(Spatial object tracking data)
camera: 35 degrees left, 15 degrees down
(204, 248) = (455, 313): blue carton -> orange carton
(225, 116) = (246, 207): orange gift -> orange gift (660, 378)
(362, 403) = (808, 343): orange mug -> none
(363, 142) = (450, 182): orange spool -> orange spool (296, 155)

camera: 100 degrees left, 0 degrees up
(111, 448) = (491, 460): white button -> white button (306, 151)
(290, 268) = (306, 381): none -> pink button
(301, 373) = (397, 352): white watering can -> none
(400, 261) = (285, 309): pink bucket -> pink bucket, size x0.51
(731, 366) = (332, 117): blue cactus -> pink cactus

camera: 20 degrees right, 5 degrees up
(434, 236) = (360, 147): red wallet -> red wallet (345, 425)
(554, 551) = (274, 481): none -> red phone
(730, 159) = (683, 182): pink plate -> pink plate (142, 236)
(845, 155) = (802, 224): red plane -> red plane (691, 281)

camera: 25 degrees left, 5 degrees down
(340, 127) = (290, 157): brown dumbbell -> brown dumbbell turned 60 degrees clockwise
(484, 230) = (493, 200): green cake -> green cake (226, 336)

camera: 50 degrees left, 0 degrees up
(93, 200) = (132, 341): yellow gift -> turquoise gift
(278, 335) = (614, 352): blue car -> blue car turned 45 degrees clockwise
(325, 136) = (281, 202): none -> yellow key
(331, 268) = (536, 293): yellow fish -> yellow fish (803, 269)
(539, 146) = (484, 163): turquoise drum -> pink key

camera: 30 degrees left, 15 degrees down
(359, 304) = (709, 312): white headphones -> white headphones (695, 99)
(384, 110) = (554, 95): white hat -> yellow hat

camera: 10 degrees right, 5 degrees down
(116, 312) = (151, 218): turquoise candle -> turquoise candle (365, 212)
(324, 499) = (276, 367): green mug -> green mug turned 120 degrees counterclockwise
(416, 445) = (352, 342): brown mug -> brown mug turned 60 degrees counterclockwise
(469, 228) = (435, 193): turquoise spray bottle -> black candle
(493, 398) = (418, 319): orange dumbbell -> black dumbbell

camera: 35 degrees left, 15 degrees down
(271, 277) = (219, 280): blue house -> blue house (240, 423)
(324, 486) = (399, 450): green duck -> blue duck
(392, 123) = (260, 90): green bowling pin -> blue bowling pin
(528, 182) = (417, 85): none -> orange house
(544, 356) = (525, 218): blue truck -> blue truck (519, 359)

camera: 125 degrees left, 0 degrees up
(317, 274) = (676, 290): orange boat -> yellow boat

ABOUT THIS EXERCISE | All of the entries should be repeated word for word.

ANSWER TO THE EXERCISE |
camera: 35 degrees left, 15 degrees down
(204, 248) = (455, 313): blue carton -> orange carton
(225, 116) = (246, 207): orange gift -> orange gift (660, 378)
(362, 403) = (808, 343): orange mug -> none
(363, 142) = (450, 182): orange spool -> orange spool (296, 155)

camera: 100 degrees left, 0 degrees up
(111, 448) = (491, 460): white button -> white button (306, 151)
(290, 268) = (306, 381): none -> pink button
(301, 373) = (397, 352): white watering can -> none
(400, 261) = (285, 309): pink bucket -> pink bucket, size x0.51
(731, 366) = (332, 117): blue cactus -> pink cactus

camera: 20 degrees right, 5 degrees up
(434, 236) = (360, 147): red wallet -> red wallet (345, 425)
(554, 551) = (274, 481): none -> red phone
(730, 159) = (683, 182): pink plate -> pink plate (142, 236)
(845, 155) = (802, 224): red plane -> red plane (691, 281)

camera: 25 degrees left, 5 degrees down
(340, 127) = (290, 157): brown dumbbell -> brown dumbbell turned 60 degrees clockwise
(484, 230) = (493, 200): green cake -> green cake (226, 336)

camera: 50 degrees left, 0 degrees up
(93, 200) = (132, 341): yellow gift -> turquoise gift
(278, 335) = (614, 352): blue car -> blue car turned 45 degrees clockwise
(325, 136) = (281, 202): none -> yellow key
(331, 268) = (536, 293): yellow fish -> yellow fish (803, 269)
(539, 146) = (484, 163): turquoise drum -> pink key

camera: 30 degrees left, 15 degrees down
(359, 304) = (709, 312): white headphones -> white headphones (695, 99)
(384, 110) = (554, 95): white hat -> yellow hat

camera: 10 degrees right, 5 degrees down
(116, 312) = (151, 218): turquoise candle -> turquoise candle (365, 212)
(324, 499) = (276, 367): green mug -> green mug turned 120 degrees counterclockwise
(416, 445) = (352, 342): brown mug -> brown mug turned 60 degrees counterclockwise
(469, 228) = (435, 193): turquoise spray bottle -> black candle
(493, 398) = (418, 319): orange dumbbell -> black dumbbell

camera: 35 degrees left, 15 degrees down
(271, 277) = (219, 280): blue house -> blue house (240, 423)
(324, 486) = (399, 450): green duck -> blue duck
(392, 123) = (260, 90): green bowling pin -> blue bowling pin
(528, 182) = (417, 85): none -> orange house
(544, 356) = (525, 218): blue truck -> blue truck (519, 359)

camera: 125 degrees left, 0 degrees up
(317, 274) = (676, 290): orange boat -> yellow boat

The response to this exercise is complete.